Take the records below and set down exactly the lines from the one with "grey 1x2 brick [376,288,471,380]" to the one with "cyan 1x2 brick [386,331,449,382]", ends included; do not copy the pictures.

──────── Data ────────

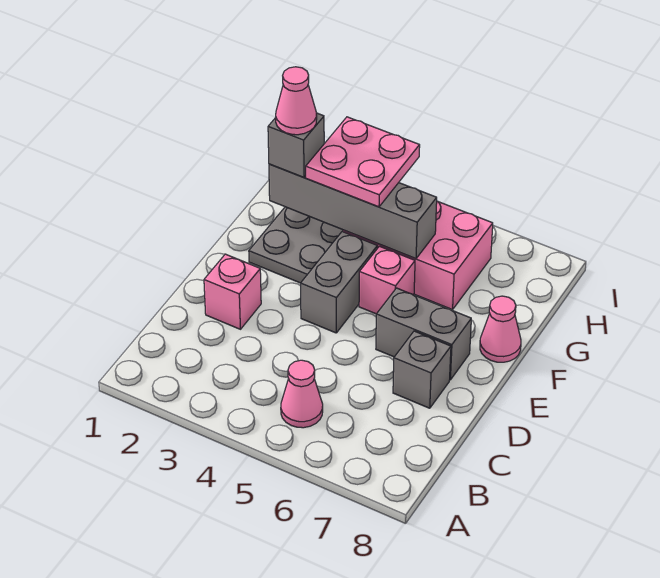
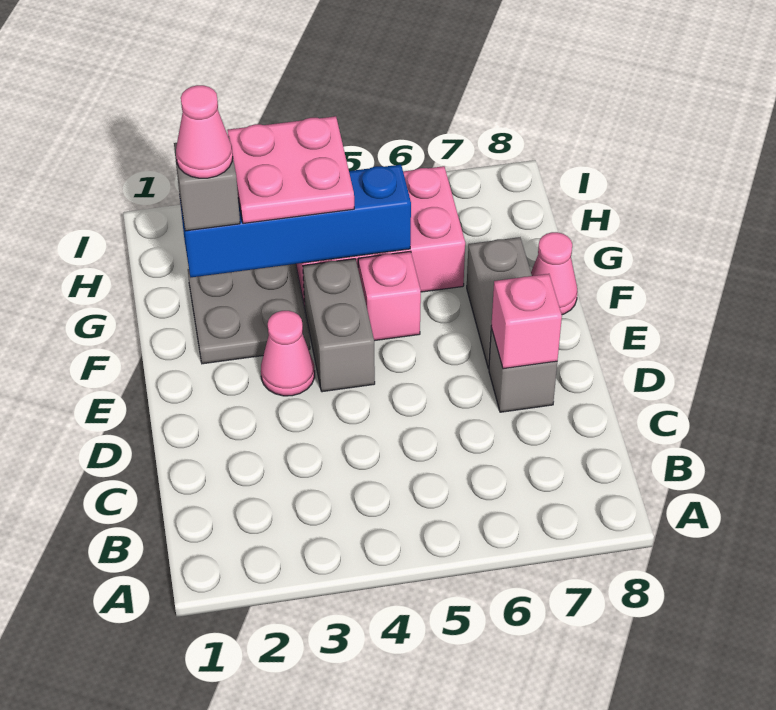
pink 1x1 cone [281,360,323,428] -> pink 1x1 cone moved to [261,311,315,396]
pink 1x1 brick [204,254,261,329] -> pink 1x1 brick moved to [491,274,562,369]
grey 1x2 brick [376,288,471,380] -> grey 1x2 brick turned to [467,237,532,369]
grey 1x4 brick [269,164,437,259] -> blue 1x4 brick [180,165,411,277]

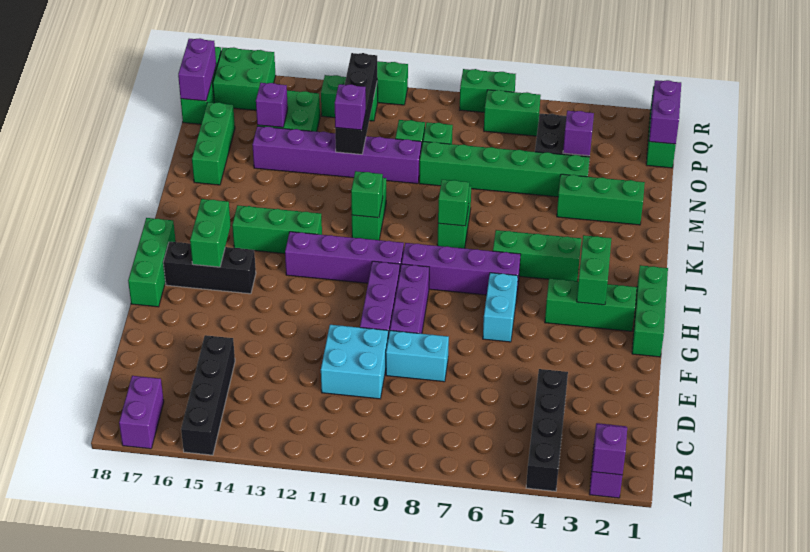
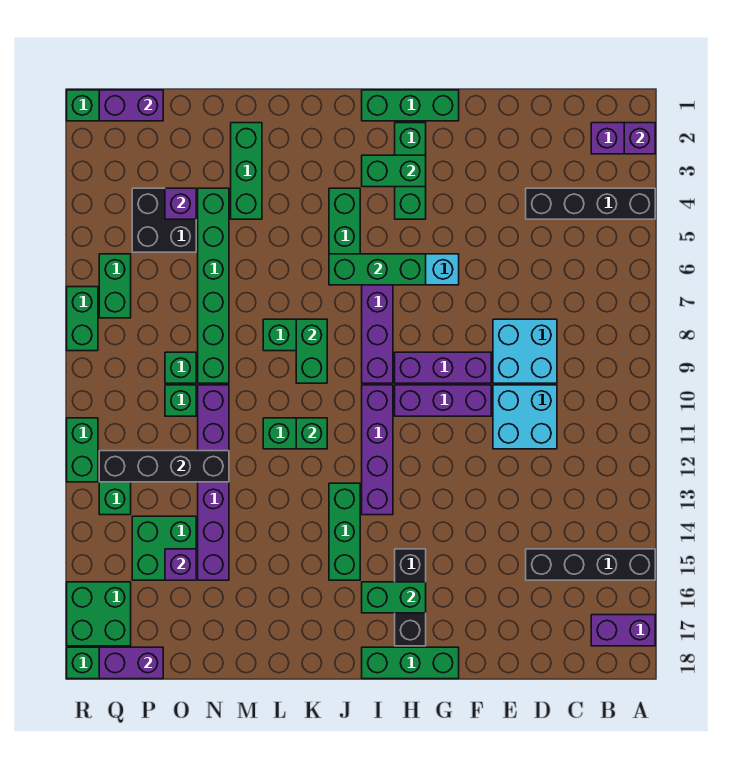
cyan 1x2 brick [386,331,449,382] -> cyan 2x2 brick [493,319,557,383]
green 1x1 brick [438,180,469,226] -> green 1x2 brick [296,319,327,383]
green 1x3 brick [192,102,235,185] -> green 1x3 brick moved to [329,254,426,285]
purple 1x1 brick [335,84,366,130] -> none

────────
──────── Data ────────

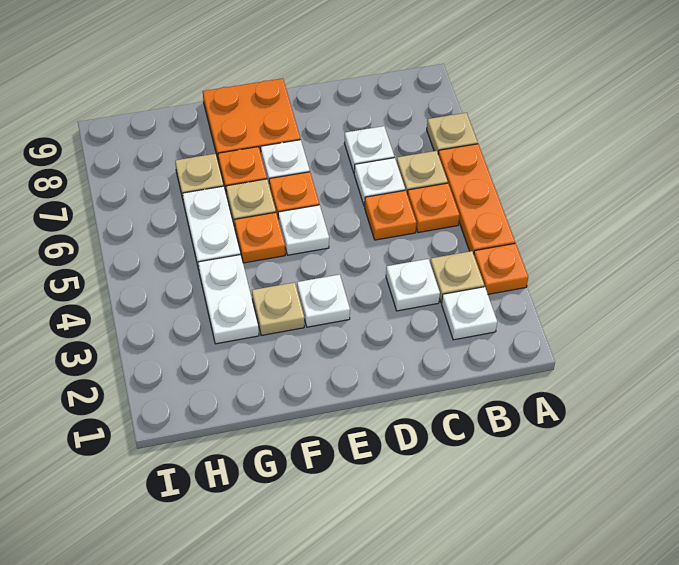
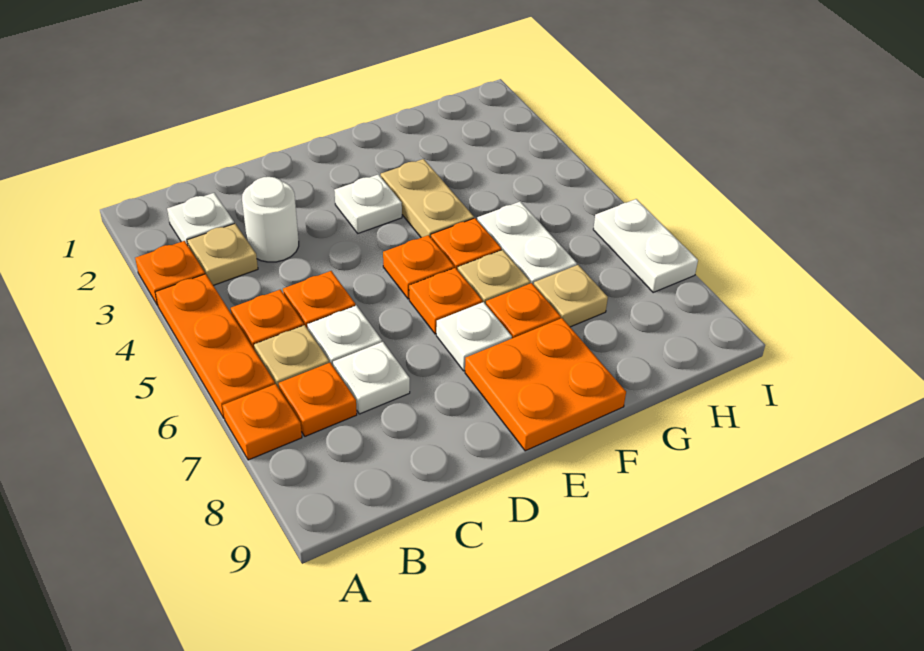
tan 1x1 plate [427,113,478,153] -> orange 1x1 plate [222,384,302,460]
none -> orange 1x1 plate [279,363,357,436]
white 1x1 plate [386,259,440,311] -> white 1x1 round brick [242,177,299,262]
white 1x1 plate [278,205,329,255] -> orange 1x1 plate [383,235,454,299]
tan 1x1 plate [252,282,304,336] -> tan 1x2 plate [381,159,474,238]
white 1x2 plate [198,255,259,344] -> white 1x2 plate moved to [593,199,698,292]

────────
──────── Data ────────

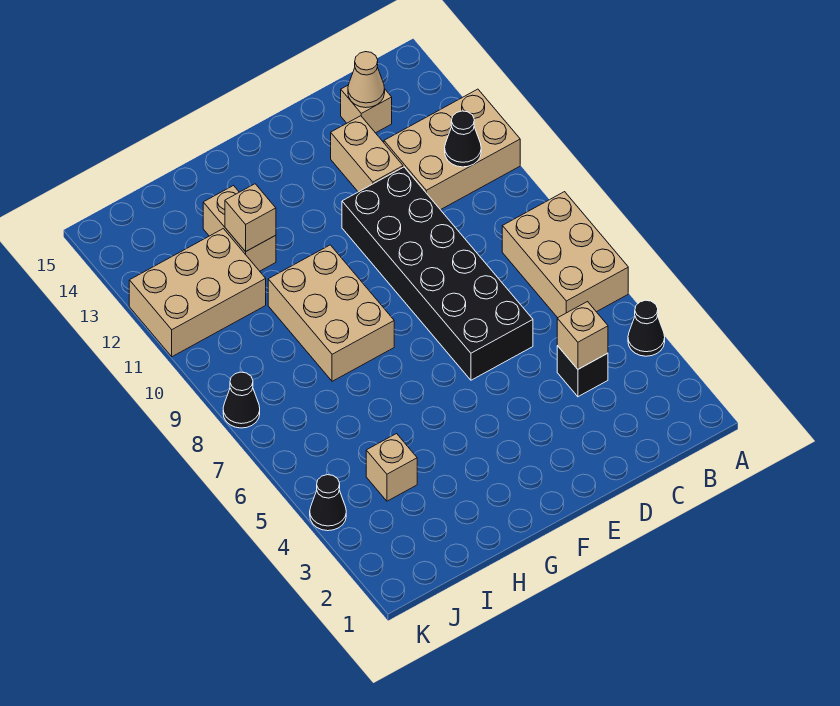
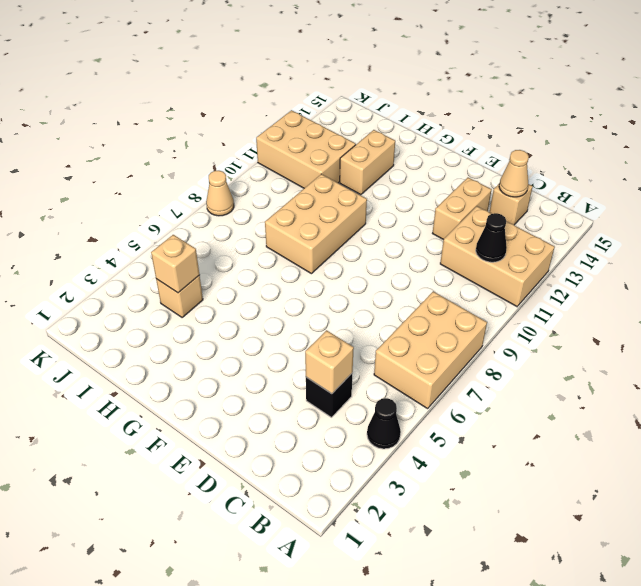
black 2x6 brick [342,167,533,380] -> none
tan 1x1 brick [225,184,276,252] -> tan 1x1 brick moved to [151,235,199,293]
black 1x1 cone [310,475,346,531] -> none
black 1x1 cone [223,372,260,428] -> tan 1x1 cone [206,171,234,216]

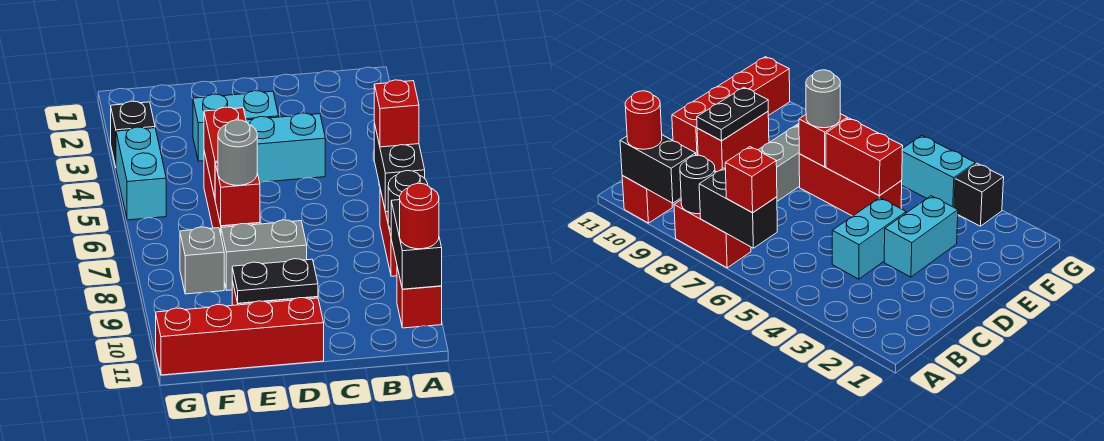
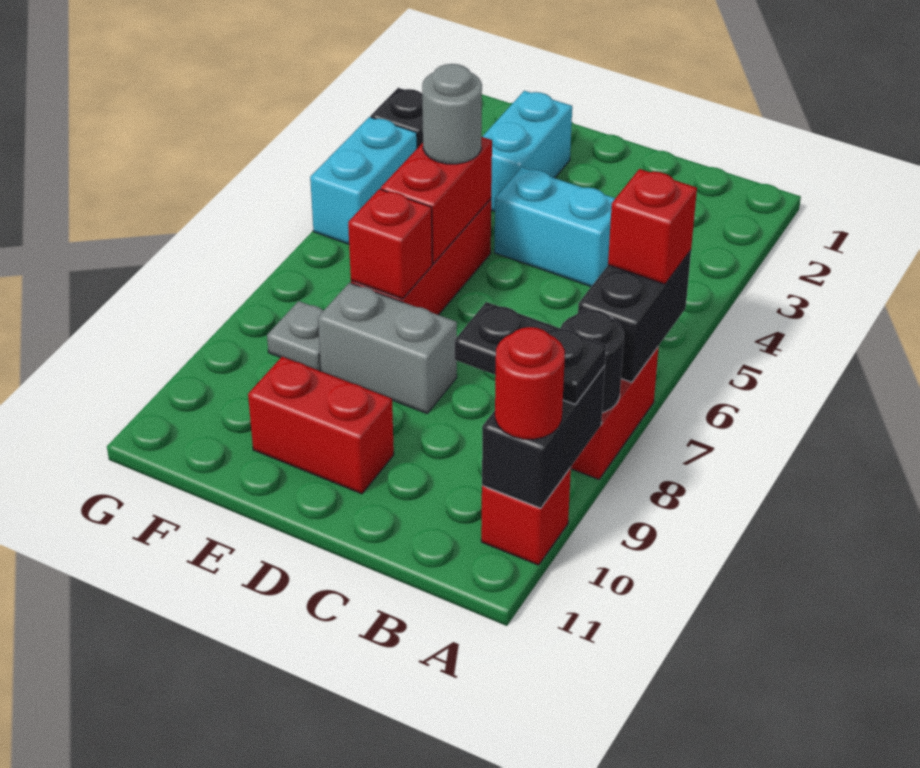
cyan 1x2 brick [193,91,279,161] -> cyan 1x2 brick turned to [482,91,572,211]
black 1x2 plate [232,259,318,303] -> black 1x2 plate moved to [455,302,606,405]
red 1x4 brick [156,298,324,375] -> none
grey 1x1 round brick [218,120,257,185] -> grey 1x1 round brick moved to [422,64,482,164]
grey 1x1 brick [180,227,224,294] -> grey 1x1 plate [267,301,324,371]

────────

**Response for this exercise**
grey 1x2 brick [376,288,471,380] -> grey 1x2 brick turned to [467,237,532,369]
grey 1x4 brick [269,164,437,259] -> blue 1x4 brick [180,165,411,277]

cyan 1x2 brick [386,331,449,382] -> cyan 2x2 brick [493,319,557,383]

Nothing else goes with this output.